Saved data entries

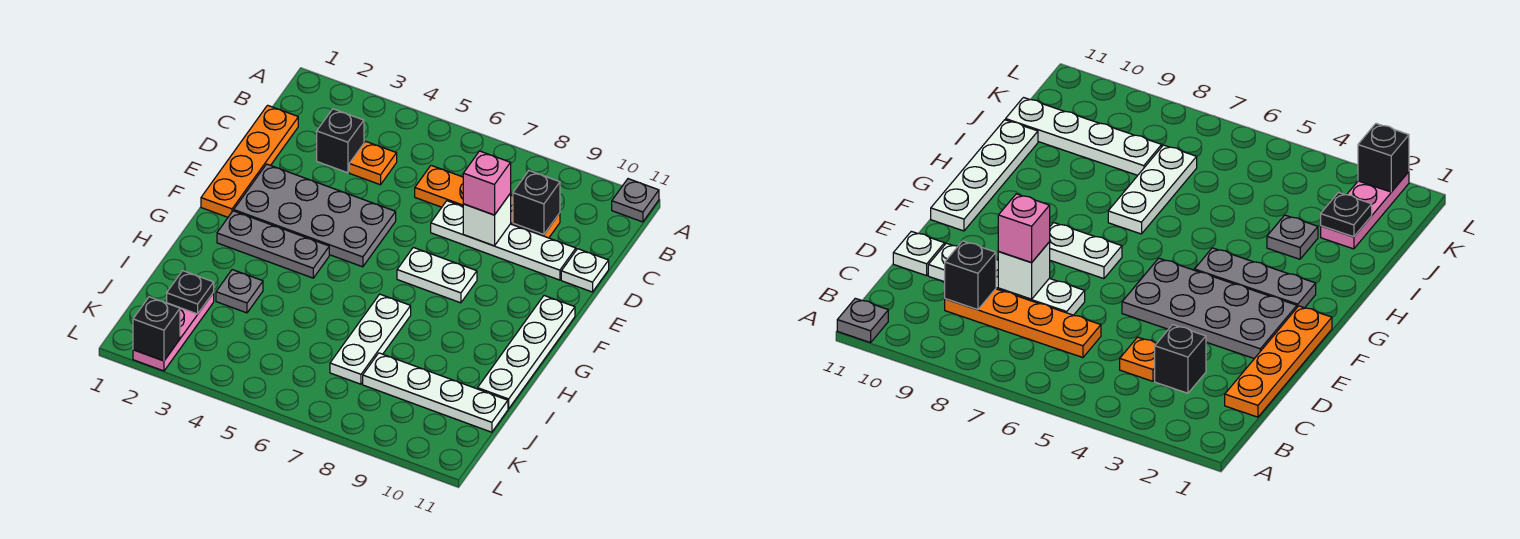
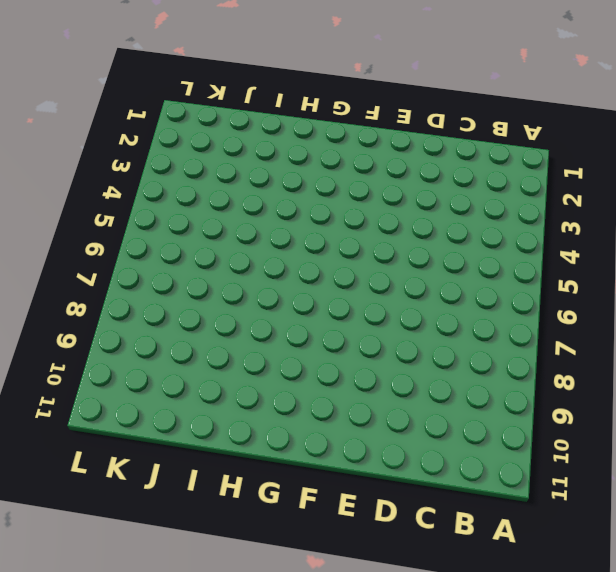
none -> grey plate A11 level 1
none -> orange plate C1:F1 level 1
none -> black brick C3 level 1

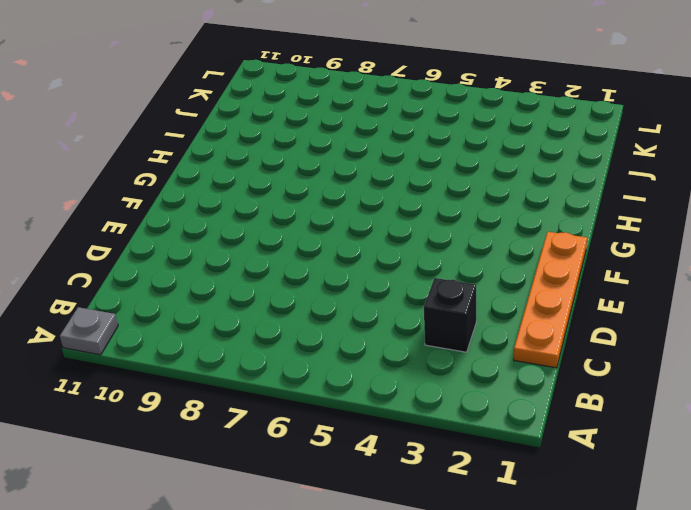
none -> orange plate C4 level 1
none -> orange plate C6:C9 level 1
none -> white plate D7:D10 level 1

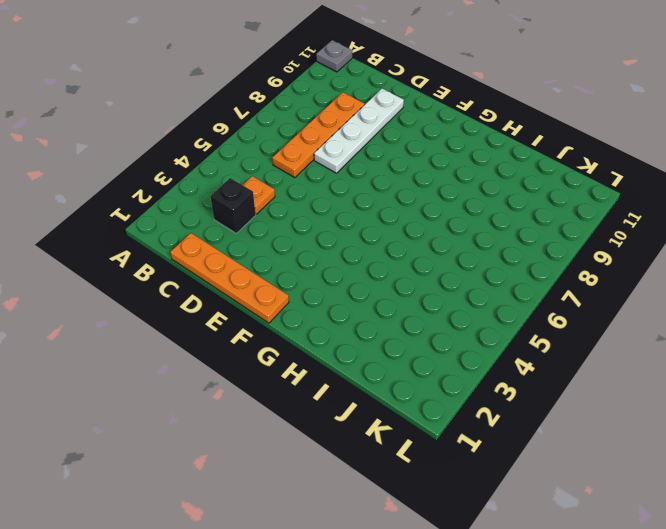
none -> white plate D11 level 1
none -> grey plate E2:F5 level 1
none -> white plate F7:F8 level 1

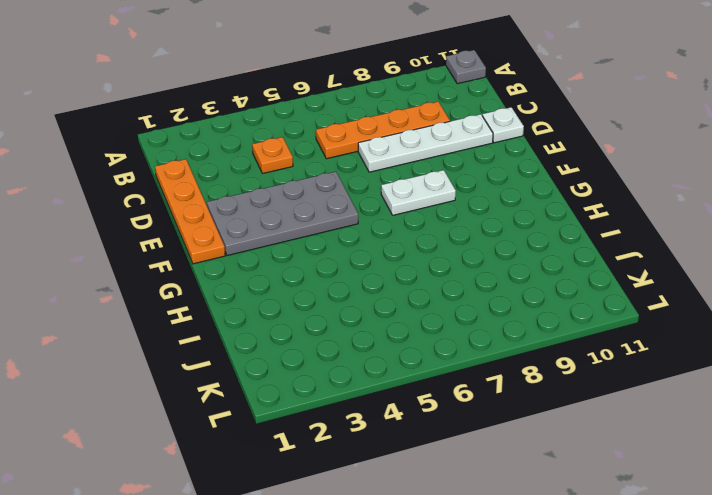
none -> black brick C3 level 1
none -> white plate F11:I11 level 1
none -> grey plate G2:G4 level 1

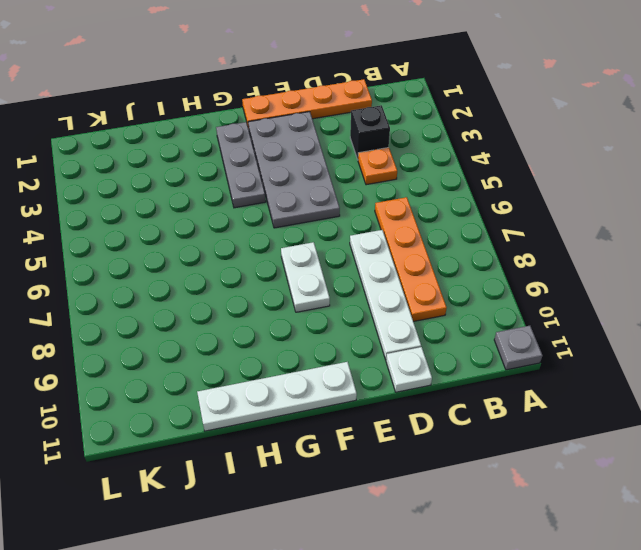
none -> white plate H7:J7 level 1
none -> grey plate I3 level 1
none -> pink plate J2:L2 level 1

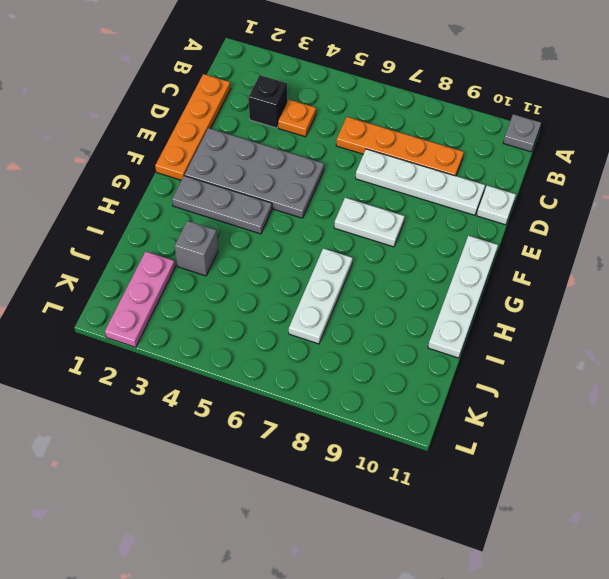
grey brick I3 level 1 -> grey plate I3 level 1
none -> white plate J8:J11 level 1
none -> black brick C9 level 2
none -> white brick D8 level 2

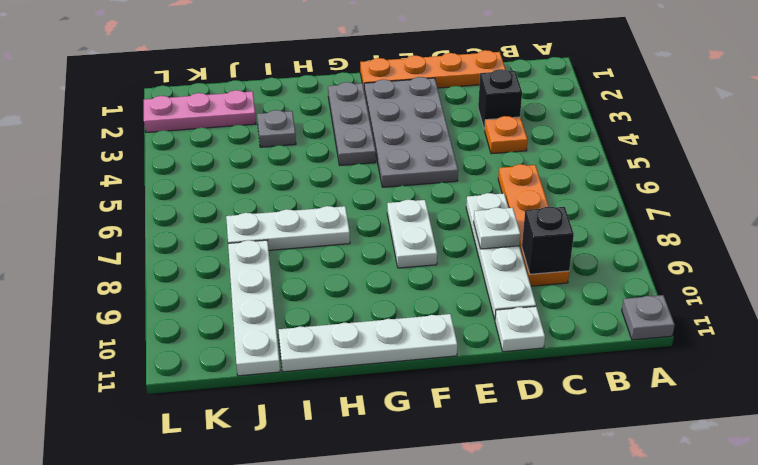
white plate D8 level 2 -> white brick D8 level 2
none -> black plate J2 level 2
none -> black brick L2 level 2
none -> pink brick D8 level 3

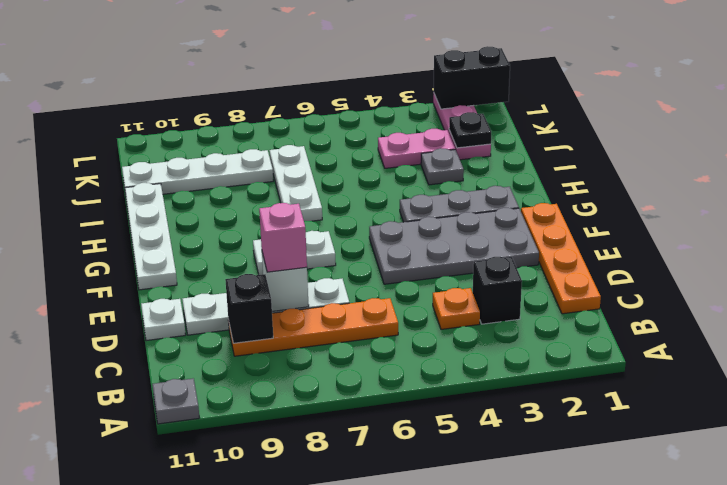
pink plate J3:J4 level 1 -> none
black brick L1:L2 level 2 -> black brick L2 level 2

DESCRIPTION OF THE TASK » Write out again the lines from the one with "none -> white plate F7:F8 level 1" through the end of the records exactly, without any of the pictures.

SOLUTION BELOW »
none -> white plate F7:F8 level 1

none -> black brick C3 level 1
none -> white plate F11:I11 level 1
none -> grey plate G2:G4 level 1

none -> white plate H7:J7 level 1
none -> grey plate I3 level 1
none -> pink plate J2:L2 level 1

grey brick I3 level 1 -> grey plate I3 level 1
none -> white plate J8:J11 level 1
none -> black brick C9 level 2
none -> white brick D8 level 2

white plate D8 level 2 -> white brick D8 level 2
none -> black plate J2 level 2
none -> black brick L2 level 2
none -> pink brick D8 level 3

pink plate J3:J4 level 1 -> none
black brick L1:L2 level 2 -> black brick L2 level 2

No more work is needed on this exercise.